▶ _WHAT YOU HAVE TO DO_
Everything before the line containing "red goblet [172,297,213,376] -> none" stays out; print that line and all lines below it through the last, exactly.

GIVEN DATA Start Marker

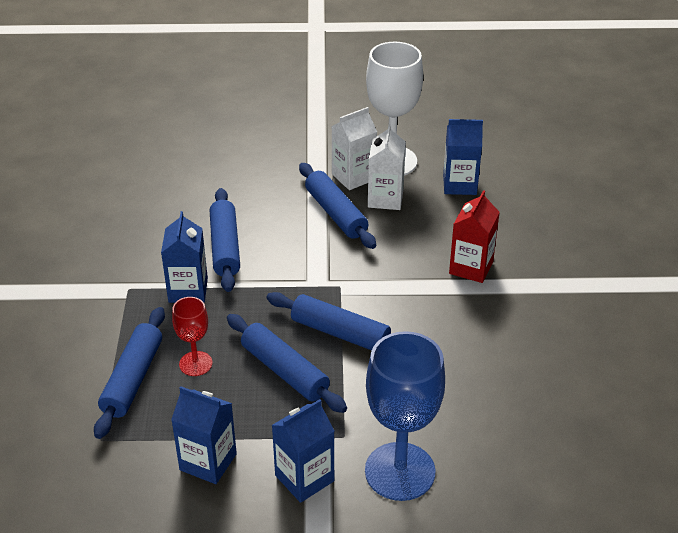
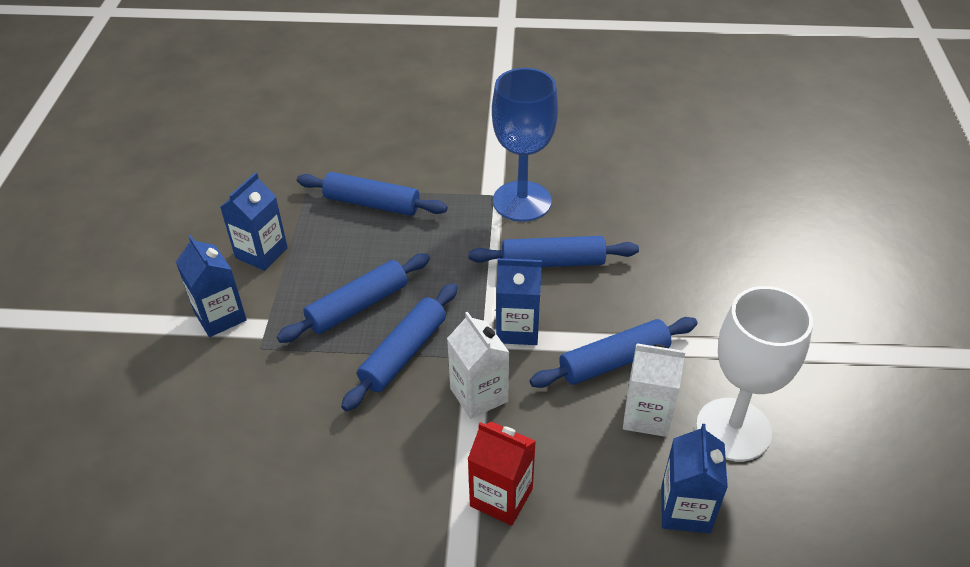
camera: 95 degrees right, 5 degrees up
blue carton [161,211,208,303] -> blue carton moved to [496,258,542,345]
red goblet [172,297,213,376] -> none
white carton [331,107,377,190] -> white carton moved to [447,312,509,419]
blue goblet [365,331,445,501] -> blue goblet moved to [492,68,558,222]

GIVEN DATA End Marker

▶ _OUTPUT FOR THIS EXERCISE_
red goblet [172,297,213,376] -> none
white carton [331,107,377,190] -> white carton moved to [447,312,509,419]
blue goblet [365,331,445,501] -> blue goblet moved to [492,68,558,222]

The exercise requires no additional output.